[begin Exercise inputs]

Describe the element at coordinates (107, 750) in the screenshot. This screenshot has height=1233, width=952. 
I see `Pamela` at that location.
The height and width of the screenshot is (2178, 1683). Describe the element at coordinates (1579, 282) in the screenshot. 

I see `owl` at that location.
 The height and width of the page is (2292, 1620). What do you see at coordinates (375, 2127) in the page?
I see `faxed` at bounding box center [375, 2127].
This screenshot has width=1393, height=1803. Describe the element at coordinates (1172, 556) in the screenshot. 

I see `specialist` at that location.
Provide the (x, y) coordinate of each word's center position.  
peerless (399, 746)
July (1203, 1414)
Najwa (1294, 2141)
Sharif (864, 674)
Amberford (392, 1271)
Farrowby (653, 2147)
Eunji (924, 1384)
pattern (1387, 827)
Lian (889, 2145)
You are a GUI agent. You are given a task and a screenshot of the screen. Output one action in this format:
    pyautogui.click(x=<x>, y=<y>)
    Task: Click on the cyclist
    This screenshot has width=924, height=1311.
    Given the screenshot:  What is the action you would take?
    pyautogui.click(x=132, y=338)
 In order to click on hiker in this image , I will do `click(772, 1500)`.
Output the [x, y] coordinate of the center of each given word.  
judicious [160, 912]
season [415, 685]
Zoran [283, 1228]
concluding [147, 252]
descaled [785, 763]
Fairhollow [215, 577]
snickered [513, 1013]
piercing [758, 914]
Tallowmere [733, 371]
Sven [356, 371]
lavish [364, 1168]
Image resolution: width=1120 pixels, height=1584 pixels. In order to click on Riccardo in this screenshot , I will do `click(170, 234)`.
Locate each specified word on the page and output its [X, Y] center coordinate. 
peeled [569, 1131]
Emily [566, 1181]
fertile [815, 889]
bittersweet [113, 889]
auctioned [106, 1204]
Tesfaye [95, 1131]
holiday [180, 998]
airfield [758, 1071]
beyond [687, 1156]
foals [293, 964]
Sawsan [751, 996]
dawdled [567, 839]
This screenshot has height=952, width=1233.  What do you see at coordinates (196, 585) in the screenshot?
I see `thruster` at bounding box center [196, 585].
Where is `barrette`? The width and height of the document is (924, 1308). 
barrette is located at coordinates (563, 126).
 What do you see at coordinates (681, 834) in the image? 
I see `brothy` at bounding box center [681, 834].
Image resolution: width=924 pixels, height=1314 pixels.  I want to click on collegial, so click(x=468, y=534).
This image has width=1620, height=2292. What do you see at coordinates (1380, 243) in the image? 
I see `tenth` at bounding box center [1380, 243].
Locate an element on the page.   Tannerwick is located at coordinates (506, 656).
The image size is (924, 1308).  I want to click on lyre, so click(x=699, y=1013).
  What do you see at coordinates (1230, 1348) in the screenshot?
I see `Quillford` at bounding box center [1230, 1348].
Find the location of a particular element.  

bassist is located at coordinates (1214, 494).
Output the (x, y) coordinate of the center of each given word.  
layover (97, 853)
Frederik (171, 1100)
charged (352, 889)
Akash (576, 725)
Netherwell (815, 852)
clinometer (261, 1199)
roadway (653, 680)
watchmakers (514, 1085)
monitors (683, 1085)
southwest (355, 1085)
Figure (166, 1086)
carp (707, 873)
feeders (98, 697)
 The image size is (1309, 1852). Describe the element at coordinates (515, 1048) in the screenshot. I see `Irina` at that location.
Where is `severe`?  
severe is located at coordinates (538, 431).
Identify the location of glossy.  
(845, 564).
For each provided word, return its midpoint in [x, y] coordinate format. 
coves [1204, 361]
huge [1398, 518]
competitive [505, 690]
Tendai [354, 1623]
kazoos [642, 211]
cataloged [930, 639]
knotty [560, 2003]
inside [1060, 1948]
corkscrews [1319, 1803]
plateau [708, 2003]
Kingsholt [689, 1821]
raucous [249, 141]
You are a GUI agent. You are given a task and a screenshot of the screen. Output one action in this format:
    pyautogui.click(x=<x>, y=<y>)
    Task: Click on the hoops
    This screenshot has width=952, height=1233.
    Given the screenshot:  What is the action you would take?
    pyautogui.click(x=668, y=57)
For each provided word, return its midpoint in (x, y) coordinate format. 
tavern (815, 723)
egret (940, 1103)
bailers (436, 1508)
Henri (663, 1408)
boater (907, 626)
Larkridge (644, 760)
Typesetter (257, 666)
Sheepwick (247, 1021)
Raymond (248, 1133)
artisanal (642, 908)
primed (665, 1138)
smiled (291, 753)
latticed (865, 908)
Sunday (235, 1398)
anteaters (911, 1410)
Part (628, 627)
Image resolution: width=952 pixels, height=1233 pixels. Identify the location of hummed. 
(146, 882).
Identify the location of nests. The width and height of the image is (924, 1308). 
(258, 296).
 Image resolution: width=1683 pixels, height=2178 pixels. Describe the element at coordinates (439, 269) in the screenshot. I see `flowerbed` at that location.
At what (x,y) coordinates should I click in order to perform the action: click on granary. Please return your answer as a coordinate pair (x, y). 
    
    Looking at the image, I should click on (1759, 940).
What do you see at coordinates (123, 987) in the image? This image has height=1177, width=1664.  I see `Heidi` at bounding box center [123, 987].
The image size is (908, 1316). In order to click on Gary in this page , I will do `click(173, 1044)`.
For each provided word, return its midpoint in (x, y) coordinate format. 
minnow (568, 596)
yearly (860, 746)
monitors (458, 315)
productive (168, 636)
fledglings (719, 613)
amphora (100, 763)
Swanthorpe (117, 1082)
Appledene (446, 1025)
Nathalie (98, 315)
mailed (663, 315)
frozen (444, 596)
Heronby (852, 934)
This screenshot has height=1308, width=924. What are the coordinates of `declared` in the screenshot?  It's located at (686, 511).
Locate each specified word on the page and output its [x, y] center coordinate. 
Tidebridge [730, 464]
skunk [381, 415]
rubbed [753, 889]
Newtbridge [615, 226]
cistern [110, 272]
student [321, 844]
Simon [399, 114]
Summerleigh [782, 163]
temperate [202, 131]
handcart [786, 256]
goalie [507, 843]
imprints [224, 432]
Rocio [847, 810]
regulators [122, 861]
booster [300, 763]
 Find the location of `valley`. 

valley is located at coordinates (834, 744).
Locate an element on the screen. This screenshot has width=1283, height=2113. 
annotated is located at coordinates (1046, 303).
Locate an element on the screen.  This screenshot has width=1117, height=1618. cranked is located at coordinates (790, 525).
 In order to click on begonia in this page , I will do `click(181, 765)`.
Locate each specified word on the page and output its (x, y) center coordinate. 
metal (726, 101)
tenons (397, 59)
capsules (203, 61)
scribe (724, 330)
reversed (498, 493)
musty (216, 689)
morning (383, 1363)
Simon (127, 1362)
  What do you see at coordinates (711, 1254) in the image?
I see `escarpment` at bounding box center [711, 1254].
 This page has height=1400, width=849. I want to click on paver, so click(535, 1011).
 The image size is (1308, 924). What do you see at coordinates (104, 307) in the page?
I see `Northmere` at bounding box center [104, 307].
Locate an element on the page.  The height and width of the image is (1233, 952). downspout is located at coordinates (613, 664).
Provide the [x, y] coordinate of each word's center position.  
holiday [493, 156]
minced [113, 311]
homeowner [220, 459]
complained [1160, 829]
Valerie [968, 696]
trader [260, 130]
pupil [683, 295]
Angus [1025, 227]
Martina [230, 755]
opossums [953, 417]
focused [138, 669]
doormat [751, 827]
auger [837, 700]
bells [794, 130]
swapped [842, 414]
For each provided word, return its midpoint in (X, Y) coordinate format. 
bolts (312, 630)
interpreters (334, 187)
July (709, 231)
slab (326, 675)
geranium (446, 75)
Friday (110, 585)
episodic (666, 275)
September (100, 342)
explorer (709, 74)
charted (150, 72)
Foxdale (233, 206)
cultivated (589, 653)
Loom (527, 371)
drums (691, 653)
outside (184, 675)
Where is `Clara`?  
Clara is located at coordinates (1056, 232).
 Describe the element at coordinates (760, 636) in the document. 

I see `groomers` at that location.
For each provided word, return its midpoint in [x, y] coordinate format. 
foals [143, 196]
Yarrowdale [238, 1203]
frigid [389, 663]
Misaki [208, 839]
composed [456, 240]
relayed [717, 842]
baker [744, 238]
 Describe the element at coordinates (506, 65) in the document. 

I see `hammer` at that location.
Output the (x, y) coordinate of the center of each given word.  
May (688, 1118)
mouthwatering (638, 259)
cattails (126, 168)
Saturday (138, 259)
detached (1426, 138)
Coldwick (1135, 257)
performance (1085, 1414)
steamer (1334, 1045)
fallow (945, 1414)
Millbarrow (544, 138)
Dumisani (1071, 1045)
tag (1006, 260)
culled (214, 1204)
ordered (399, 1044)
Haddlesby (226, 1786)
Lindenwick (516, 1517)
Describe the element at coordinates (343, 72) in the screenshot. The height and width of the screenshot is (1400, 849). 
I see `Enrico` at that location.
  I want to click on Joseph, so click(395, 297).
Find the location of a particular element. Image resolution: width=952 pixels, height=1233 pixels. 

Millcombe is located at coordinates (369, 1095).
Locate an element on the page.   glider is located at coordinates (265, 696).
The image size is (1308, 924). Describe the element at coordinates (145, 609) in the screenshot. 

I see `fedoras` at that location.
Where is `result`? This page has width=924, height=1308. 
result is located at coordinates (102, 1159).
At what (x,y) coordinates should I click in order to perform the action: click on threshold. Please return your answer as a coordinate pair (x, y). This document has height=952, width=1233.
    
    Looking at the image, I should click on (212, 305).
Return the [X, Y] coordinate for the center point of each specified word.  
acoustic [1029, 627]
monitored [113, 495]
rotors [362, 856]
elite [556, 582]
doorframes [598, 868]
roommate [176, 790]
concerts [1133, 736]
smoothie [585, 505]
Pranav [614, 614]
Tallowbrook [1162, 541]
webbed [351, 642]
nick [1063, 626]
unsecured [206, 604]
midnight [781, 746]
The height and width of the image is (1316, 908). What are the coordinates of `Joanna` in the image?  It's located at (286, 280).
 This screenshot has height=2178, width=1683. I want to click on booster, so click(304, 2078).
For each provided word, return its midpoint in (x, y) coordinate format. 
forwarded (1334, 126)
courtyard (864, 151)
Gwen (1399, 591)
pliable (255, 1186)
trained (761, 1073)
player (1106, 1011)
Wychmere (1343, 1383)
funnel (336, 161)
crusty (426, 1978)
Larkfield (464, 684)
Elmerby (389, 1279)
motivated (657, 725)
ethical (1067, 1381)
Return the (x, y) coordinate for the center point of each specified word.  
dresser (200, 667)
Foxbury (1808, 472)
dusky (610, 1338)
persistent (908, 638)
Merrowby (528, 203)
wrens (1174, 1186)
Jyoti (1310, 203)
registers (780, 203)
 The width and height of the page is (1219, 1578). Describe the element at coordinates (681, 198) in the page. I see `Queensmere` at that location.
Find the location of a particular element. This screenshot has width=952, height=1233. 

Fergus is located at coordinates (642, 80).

[end Exercise inputs]

# Work instructions
Write out the lines from the one with "July (709, 231)" to the one with "outside (184, 675)", both included, reproducing each line exactly as it appears in the items above.

# Task output
July (709, 231)
slab (326, 675)
geranium (446, 75)
Friday (110, 585)
episodic (666, 275)
September (100, 342)
explorer (709, 74)
charted (150, 72)
Foxdale (233, 206)
cultivated (589, 653)
Loom (527, 371)
drums (691, 653)
outside (184, 675)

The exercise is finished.